___ Supplied data

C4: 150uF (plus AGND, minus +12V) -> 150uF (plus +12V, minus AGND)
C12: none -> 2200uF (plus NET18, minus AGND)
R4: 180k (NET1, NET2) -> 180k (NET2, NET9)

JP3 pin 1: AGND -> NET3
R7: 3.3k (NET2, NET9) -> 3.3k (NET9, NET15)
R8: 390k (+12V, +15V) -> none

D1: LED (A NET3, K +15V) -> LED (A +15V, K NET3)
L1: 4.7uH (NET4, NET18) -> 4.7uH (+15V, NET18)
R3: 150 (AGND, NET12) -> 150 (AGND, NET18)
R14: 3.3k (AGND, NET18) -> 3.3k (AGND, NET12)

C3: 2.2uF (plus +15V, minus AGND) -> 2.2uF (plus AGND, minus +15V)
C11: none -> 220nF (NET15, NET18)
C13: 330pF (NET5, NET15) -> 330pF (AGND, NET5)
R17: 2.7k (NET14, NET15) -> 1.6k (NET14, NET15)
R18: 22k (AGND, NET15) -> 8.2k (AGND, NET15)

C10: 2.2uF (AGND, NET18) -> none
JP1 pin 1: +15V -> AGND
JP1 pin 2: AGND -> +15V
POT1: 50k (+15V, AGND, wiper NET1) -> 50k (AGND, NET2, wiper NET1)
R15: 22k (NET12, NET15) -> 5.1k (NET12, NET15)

______
___ Supplied data

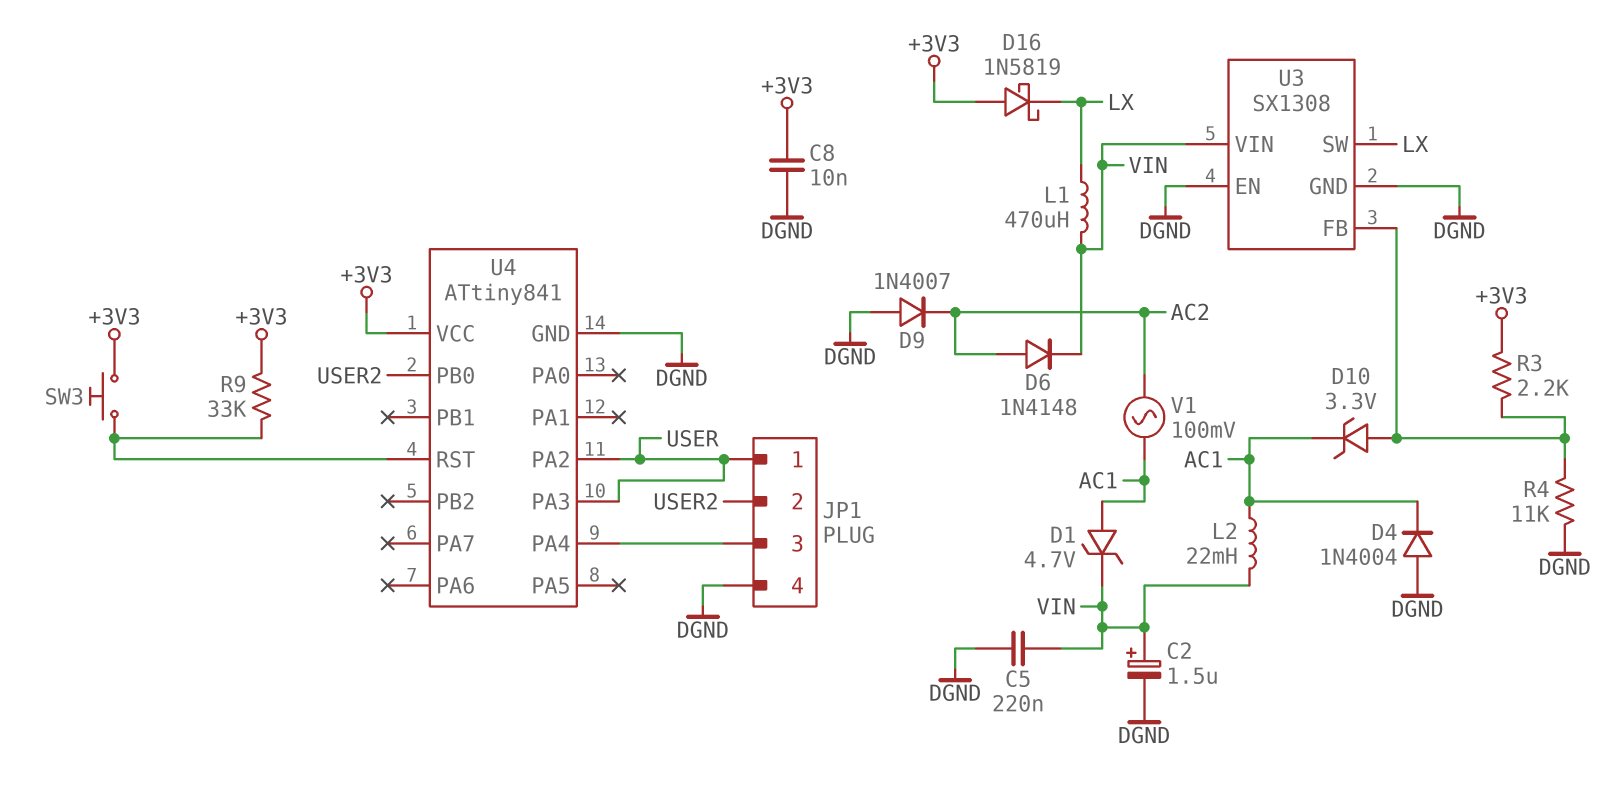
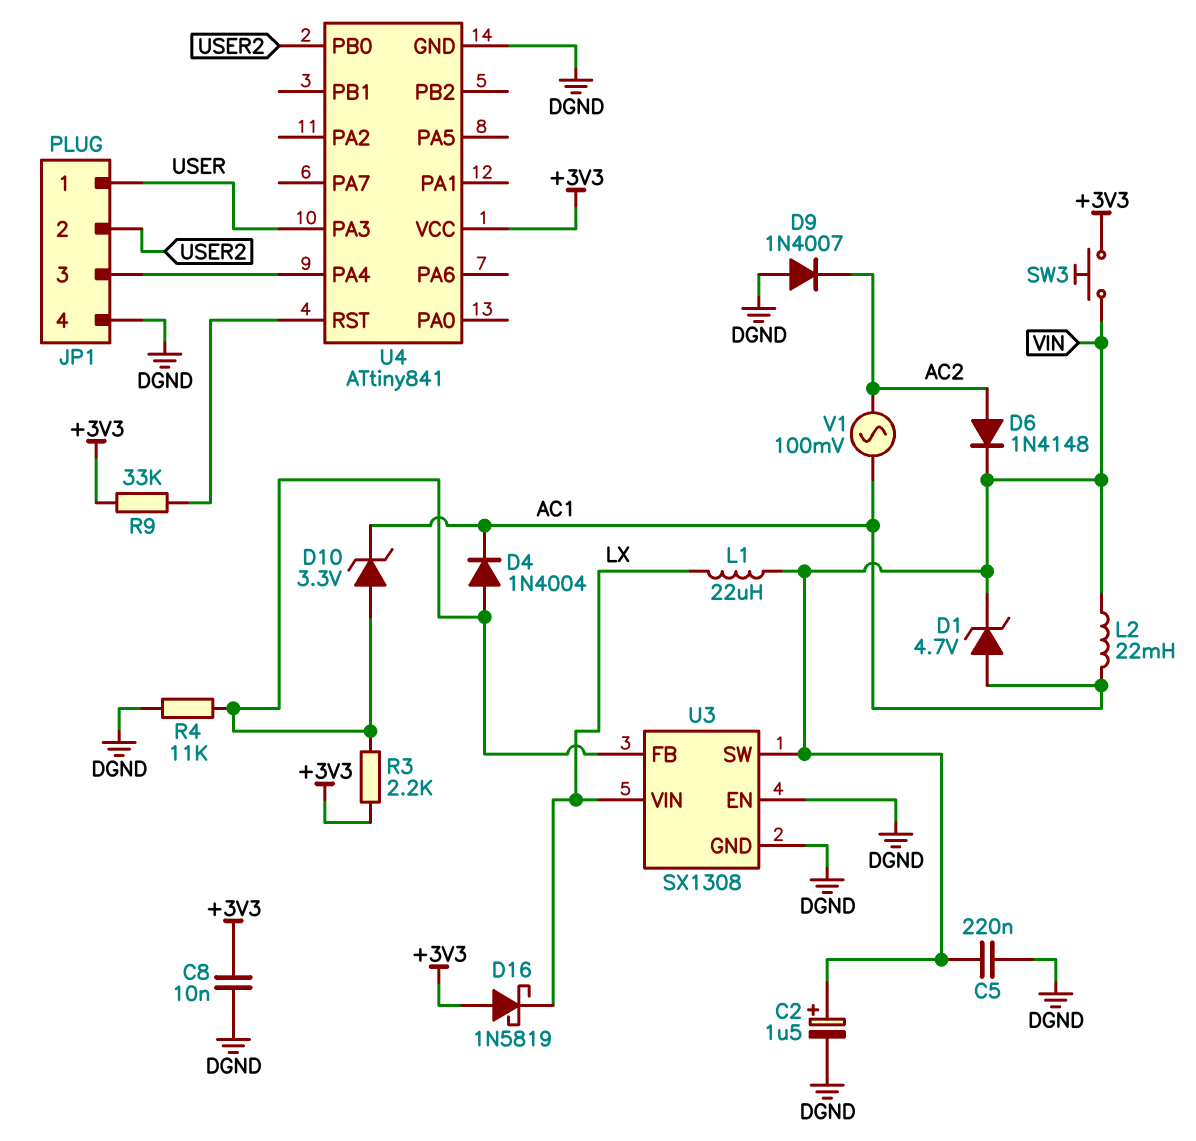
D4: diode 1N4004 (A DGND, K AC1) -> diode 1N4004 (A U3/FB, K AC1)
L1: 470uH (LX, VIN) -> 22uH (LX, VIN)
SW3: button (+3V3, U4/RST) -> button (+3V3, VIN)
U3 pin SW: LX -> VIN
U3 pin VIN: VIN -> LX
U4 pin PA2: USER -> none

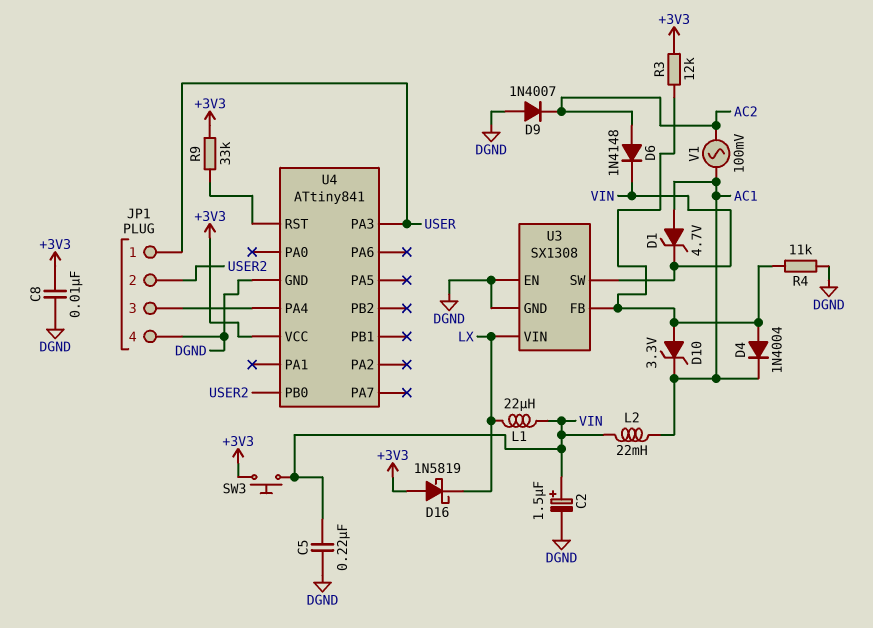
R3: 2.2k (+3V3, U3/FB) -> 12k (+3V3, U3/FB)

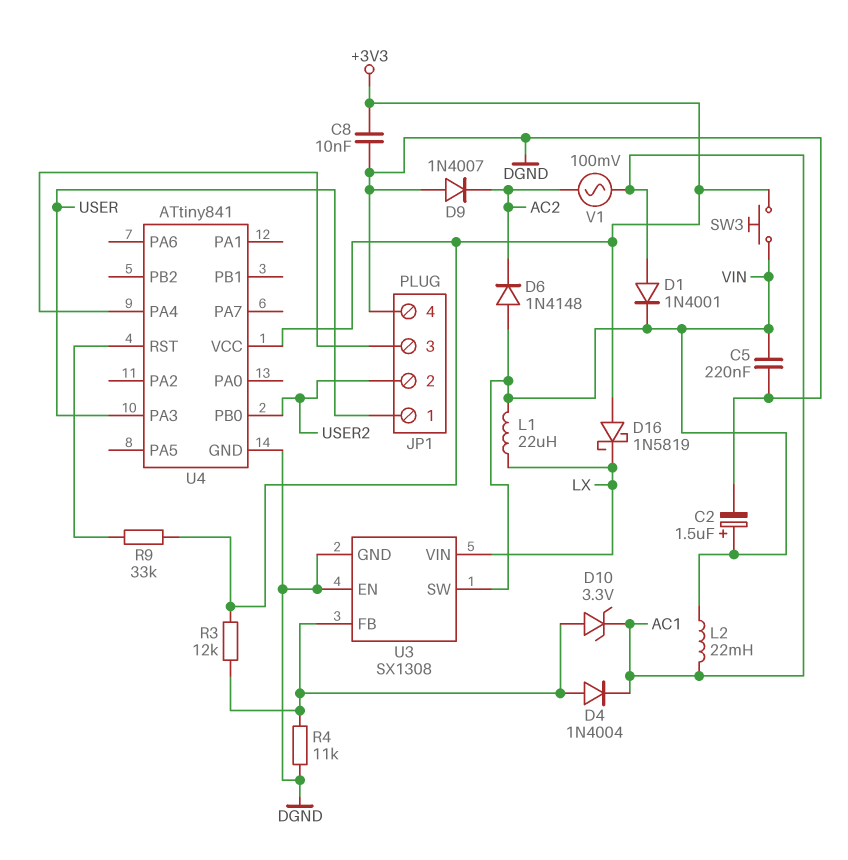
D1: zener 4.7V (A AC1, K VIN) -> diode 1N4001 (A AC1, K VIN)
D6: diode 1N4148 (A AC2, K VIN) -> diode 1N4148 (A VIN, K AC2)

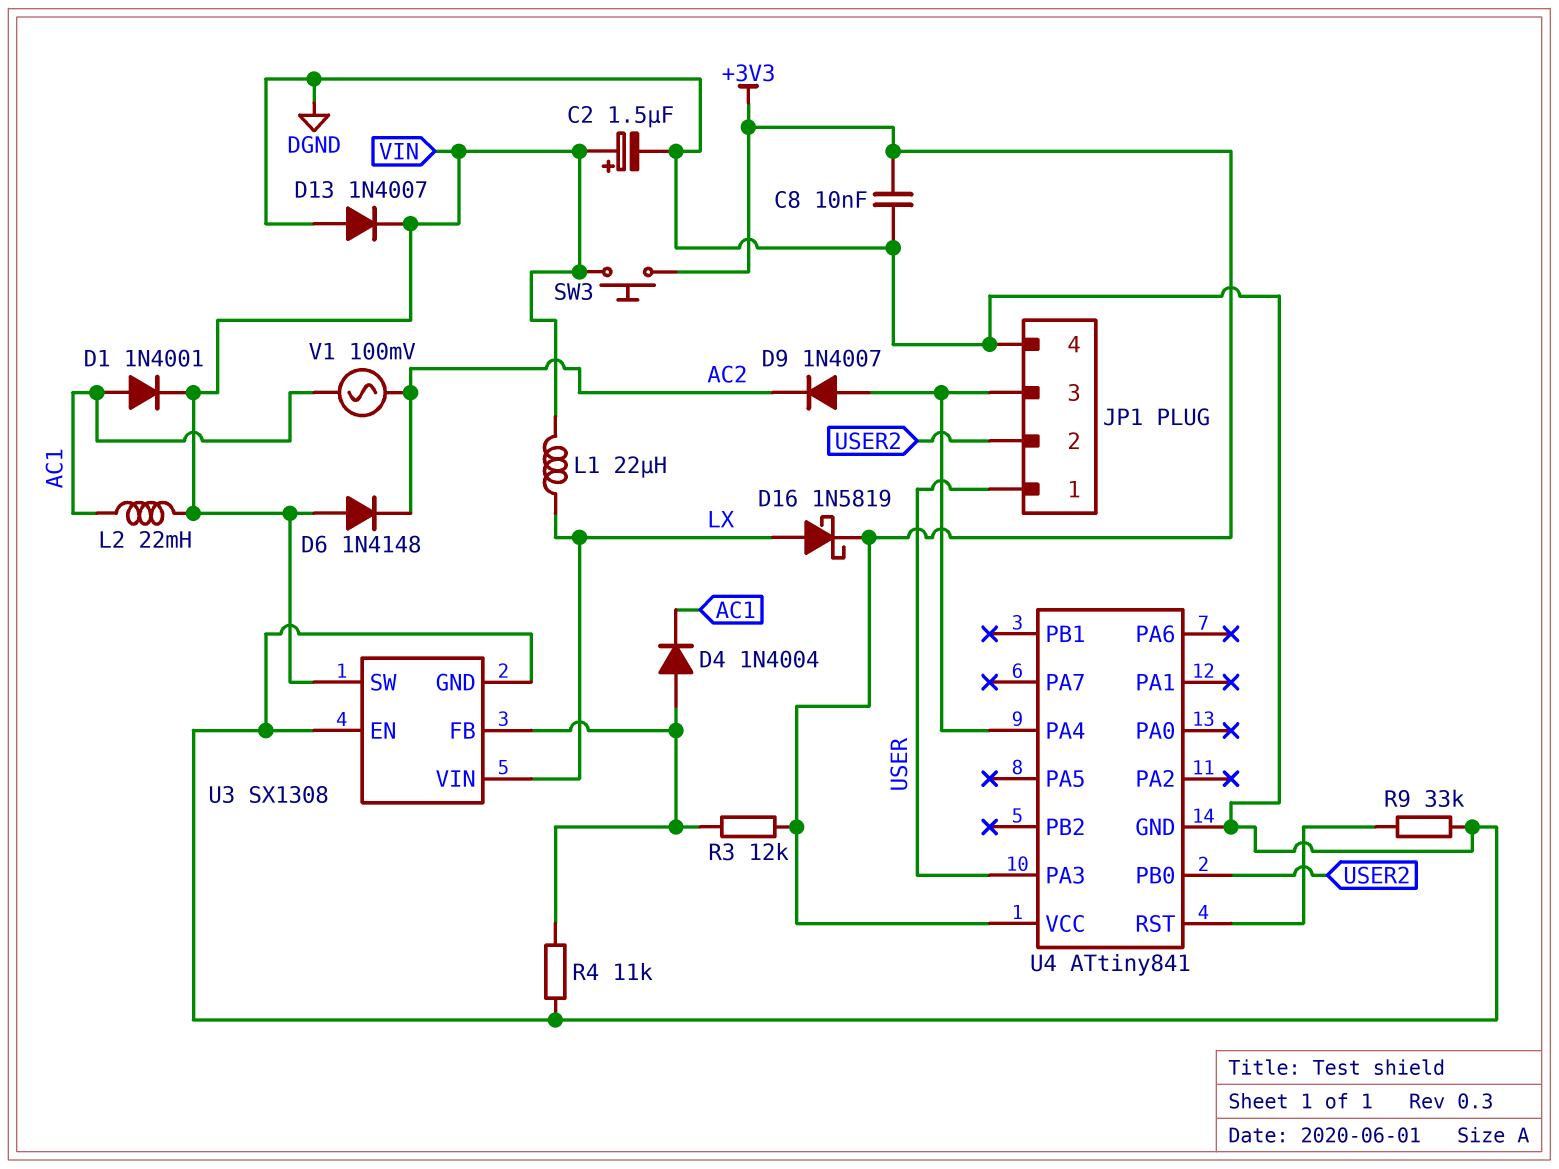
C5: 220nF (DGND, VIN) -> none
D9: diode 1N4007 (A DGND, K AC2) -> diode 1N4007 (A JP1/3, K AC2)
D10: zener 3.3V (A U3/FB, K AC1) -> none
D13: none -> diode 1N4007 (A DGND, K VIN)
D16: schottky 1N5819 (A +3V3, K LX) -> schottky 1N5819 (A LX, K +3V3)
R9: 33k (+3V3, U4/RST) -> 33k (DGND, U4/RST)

______

Your instructions:
Taking the entries above, restate exactly those lines that fall between the line with "R3: 150 (AGND, NET12) -> 150 (AGND, NET18)" and the line with "R15: 22k (NET12, NET15)", keeping both of those lines too.

Answer section:
R3: 150 (AGND, NET12) -> 150 (AGND, NET18)
R14: 3.3k (AGND, NET18) -> 3.3k (AGND, NET12)

C3: 2.2uF (plus +15V, minus AGND) -> 2.2uF (plus AGND, minus +15V)
C11: none -> 220nF (NET15, NET18)
C13: 330pF (NET5, NET15) -> 330pF (AGND, NET5)
R17: 2.7k (NET14, NET15) -> 1.6k (NET14, NET15)
R18: 22k (AGND, NET15) -> 8.2k (AGND, NET15)

C10: 2.2uF (AGND, NET18) -> none
JP1 pin 1: +15V -> AGND
JP1 pin 2: AGND -> +15V
POT1: 50k (+15V, AGND, wiper NET1) -> 50k (AGND, NET2, wiper NET1)
R15: 22k (NET12, NET15) -> 5.1k (NET12, NET15)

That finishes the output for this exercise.